> [Data for analysis]
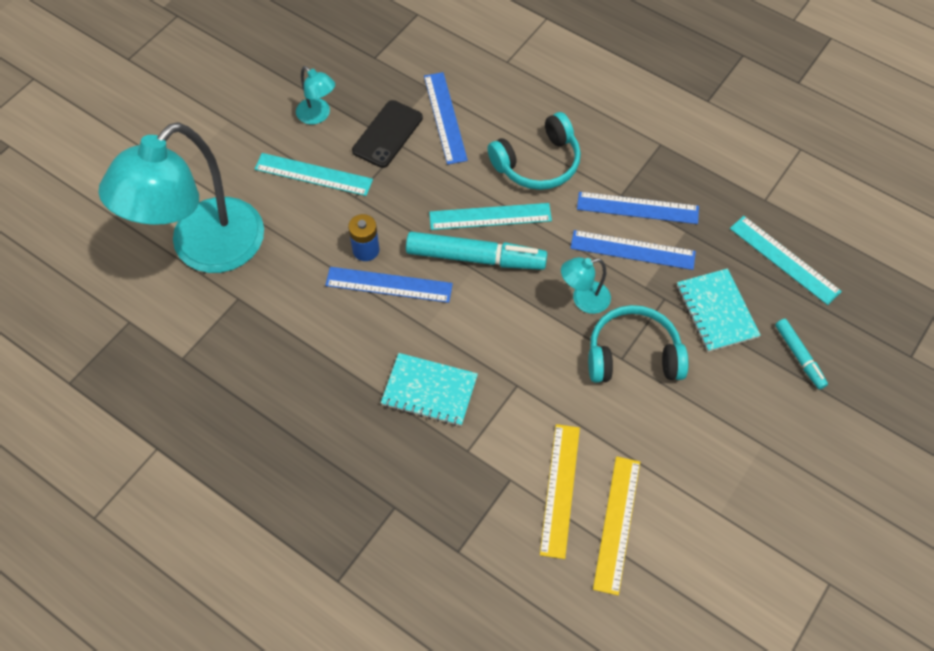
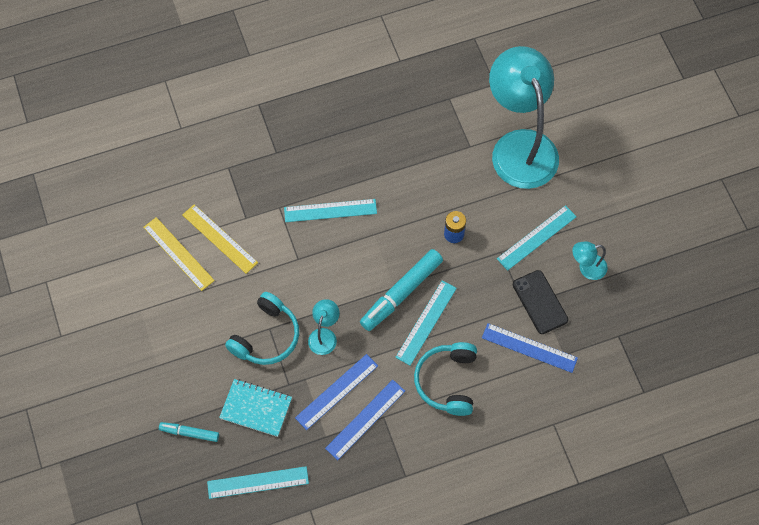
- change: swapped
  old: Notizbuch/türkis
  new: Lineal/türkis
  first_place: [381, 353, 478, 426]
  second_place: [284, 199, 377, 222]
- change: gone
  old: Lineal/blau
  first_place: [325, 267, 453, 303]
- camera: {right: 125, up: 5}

* * *

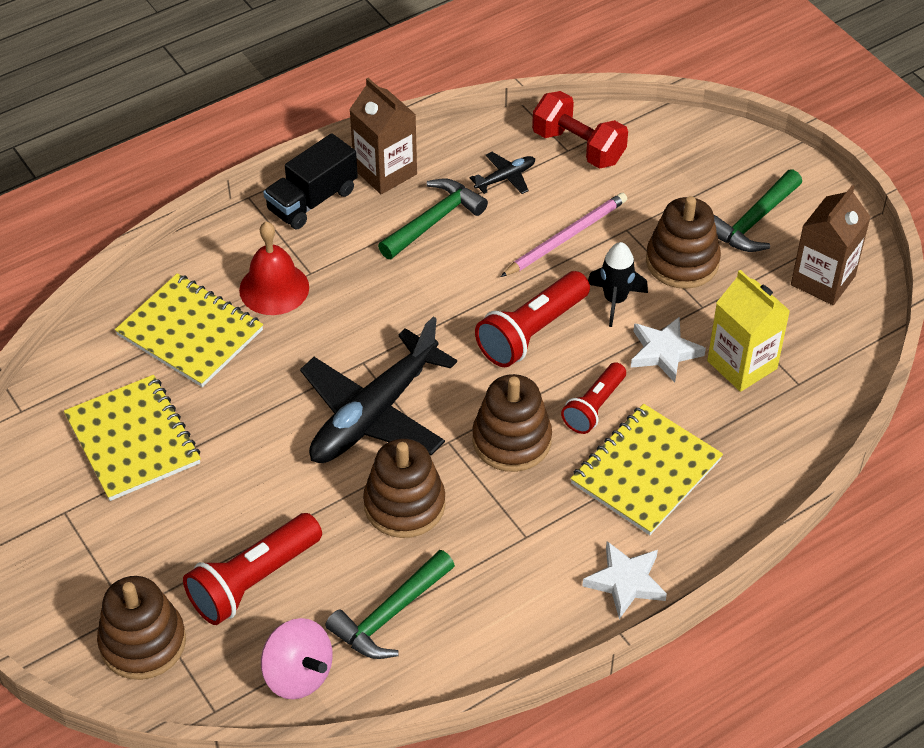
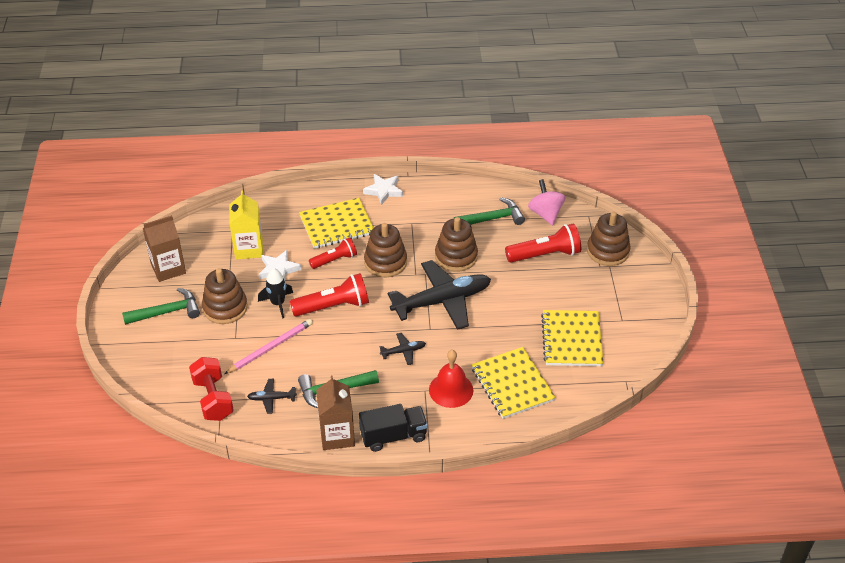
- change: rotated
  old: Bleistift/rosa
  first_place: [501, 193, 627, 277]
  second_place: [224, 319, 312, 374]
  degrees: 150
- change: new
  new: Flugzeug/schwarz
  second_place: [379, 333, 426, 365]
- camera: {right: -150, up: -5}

> [What you need to do]
All lines holding the word "camera" must be copied from the data.

> [Result below]
- camera: {right: 125, up: 5}
- camera: {right: -150, up: -5}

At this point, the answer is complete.